Data excerpts
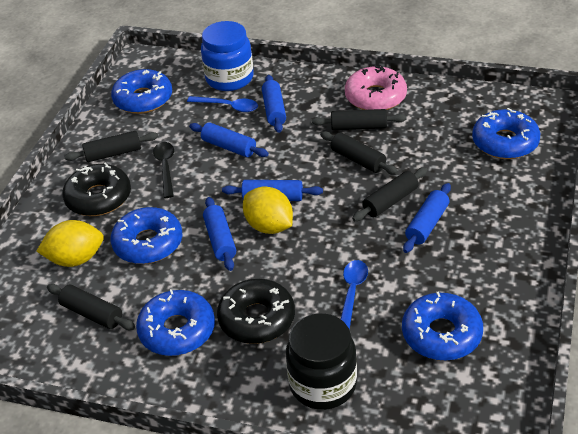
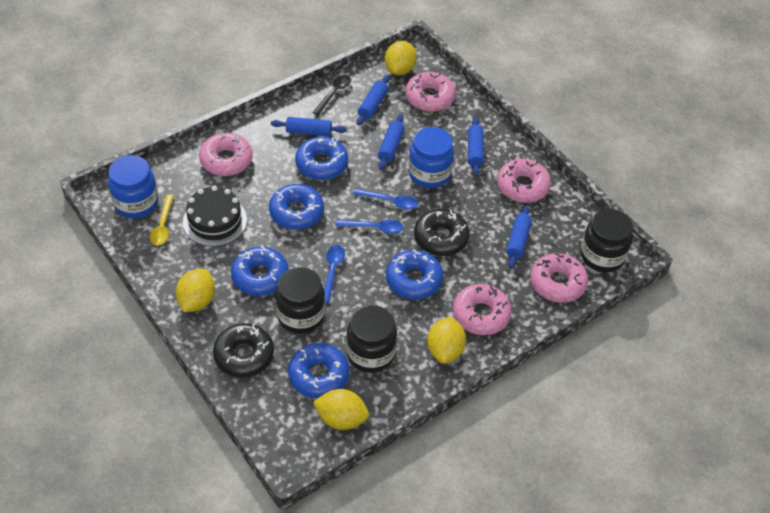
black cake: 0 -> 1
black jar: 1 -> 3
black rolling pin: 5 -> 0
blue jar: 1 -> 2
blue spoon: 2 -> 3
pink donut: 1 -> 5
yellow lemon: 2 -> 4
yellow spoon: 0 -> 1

---

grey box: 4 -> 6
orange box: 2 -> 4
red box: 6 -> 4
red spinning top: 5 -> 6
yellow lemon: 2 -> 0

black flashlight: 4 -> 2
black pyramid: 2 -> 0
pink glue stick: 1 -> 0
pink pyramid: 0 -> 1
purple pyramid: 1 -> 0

■ What the exercise asks
Using the entries above, work out how many lines contain the string "pyramid". Respond with that number alone.

■ Written answer
3